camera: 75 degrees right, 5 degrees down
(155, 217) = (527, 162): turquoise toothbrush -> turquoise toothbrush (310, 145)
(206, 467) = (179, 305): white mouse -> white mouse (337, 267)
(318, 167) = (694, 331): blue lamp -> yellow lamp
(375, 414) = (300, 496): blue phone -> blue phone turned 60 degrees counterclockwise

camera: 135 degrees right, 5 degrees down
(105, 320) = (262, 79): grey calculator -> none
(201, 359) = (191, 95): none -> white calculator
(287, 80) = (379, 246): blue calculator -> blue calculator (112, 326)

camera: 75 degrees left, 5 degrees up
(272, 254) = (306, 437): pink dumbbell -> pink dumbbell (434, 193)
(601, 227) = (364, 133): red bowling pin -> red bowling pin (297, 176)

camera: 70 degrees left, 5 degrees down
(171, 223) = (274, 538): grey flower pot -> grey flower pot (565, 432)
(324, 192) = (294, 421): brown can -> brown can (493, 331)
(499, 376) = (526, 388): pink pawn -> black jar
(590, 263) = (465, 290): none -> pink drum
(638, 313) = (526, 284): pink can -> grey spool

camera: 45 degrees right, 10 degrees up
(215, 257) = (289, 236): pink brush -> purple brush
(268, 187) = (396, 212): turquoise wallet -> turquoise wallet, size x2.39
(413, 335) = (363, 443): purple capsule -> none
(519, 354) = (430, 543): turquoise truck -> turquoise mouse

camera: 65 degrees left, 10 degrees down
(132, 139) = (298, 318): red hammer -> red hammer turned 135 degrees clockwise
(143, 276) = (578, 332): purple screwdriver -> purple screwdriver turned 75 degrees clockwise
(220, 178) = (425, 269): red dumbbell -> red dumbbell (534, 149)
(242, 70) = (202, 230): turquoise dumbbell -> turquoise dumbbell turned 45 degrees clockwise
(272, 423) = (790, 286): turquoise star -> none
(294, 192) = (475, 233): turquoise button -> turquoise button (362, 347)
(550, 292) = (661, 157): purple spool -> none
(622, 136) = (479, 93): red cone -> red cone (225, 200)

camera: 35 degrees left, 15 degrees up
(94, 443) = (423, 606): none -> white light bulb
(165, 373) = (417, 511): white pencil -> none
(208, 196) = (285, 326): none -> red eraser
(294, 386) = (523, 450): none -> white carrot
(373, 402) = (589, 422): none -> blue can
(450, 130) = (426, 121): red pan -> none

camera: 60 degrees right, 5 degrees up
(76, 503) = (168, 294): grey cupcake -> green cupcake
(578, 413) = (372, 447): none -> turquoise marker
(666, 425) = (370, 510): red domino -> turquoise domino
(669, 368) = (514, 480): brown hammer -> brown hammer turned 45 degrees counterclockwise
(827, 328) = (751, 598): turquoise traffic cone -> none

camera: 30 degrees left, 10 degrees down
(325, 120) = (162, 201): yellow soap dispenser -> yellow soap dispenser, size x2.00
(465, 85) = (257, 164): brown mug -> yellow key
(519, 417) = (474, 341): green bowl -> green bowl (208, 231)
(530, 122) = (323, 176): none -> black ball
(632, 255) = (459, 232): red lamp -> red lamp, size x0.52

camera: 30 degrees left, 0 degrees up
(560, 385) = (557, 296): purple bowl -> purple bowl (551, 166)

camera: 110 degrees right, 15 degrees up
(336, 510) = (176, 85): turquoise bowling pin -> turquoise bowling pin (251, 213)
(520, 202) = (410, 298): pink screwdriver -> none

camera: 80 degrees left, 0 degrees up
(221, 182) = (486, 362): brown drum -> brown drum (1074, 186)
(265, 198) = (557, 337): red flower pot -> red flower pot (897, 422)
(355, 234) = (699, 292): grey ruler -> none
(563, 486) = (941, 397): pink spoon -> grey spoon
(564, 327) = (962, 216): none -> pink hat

--

Exercise directions.
From the records given above, copy all lines containing "calculator".

The answer.
(105, 320) = (262, 79): grey calculator -> none
(201, 359) = (191, 95): none -> white calculator
(287, 80) = (379, 246): blue calculator -> blue calculator (112, 326)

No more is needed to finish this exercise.